(Records excerpted from a collection)

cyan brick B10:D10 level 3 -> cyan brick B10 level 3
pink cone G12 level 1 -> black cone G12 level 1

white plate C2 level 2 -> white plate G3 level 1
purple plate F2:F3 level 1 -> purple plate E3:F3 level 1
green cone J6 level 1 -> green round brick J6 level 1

==

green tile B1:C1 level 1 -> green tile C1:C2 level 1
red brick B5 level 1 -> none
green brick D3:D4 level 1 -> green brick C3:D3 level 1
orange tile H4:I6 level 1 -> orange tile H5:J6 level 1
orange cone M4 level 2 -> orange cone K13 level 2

--

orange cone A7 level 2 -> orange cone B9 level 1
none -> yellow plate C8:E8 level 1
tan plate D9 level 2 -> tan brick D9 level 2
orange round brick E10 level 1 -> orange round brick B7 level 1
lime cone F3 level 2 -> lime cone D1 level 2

## [What you need to do]
Output the lines of the records above exactly as they appear, from the line containing "white plate C2" through the line containing "green cone J6".

## [Answer box]
white plate C2 level 2 -> white plate G3 level 1
purple plate F2:F3 level 1 -> purple plate E3:F3 level 1
green cone J6 level 1 -> green round brick J6 level 1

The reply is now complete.